Given records

..........

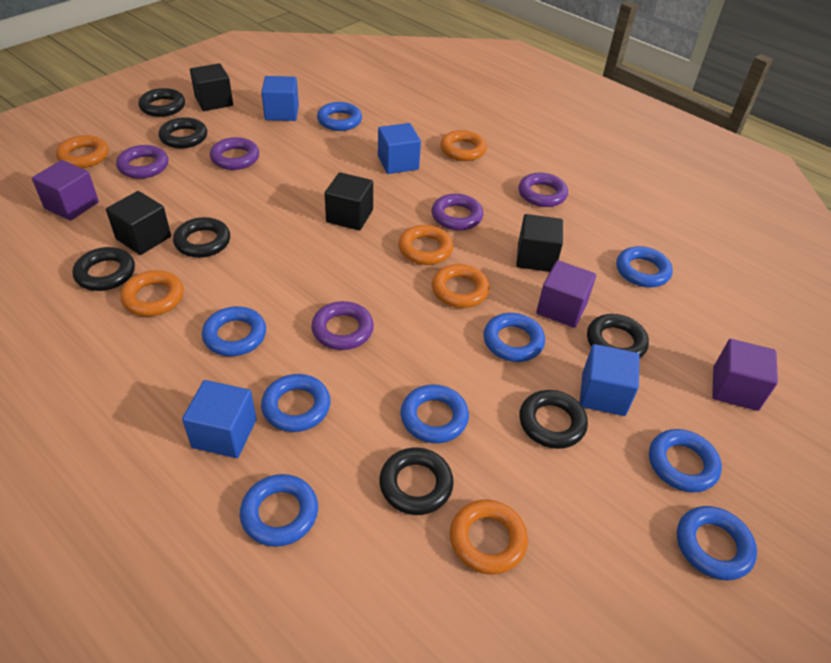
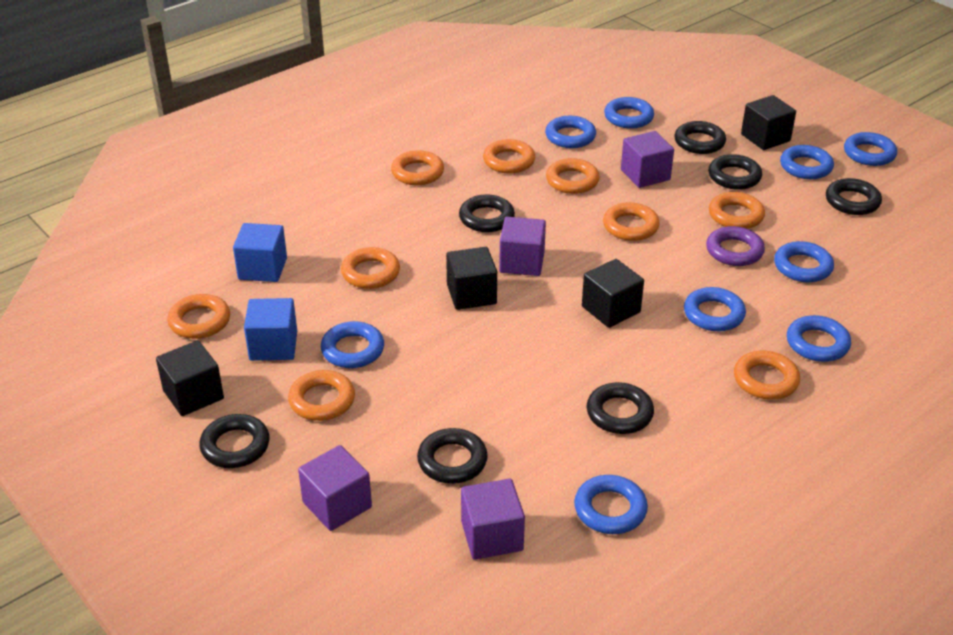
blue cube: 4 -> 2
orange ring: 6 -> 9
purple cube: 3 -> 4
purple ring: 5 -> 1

..........

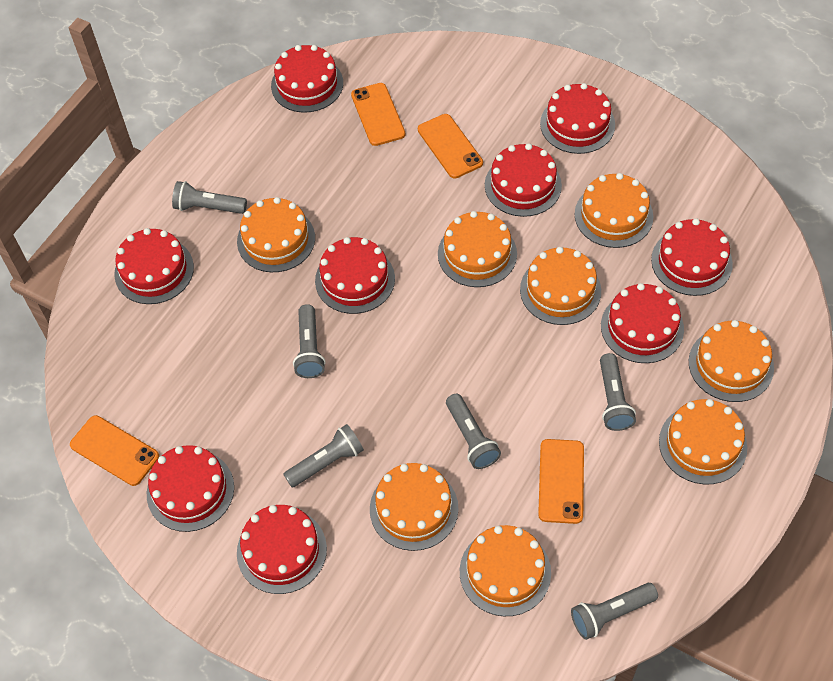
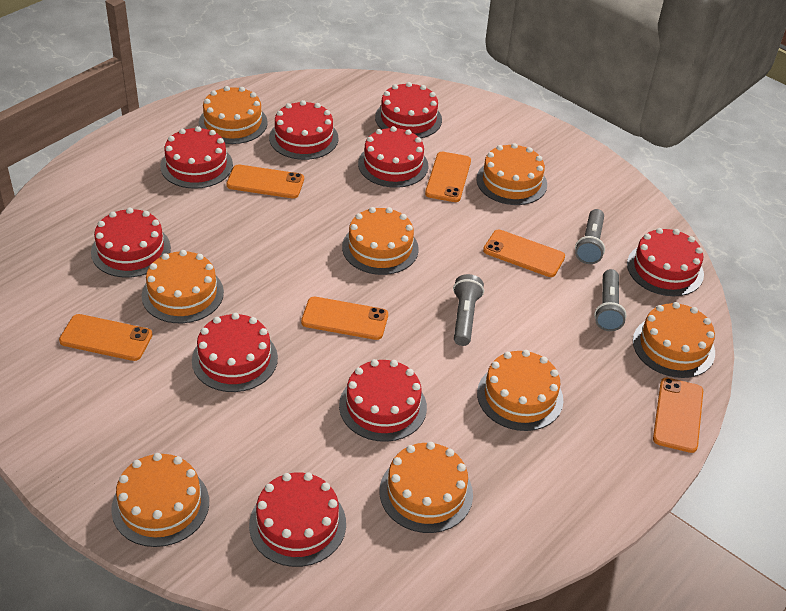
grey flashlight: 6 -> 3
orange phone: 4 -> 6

..........

Starting at the line that has "blue cube: 4 -> 2" in the records above, restate word for word every line until the one that has "purple ring: 5 -> 1", and include that one as well.

Your solution
blue cube: 4 -> 2
orange ring: 6 -> 9
purple cube: 3 -> 4
purple ring: 5 -> 1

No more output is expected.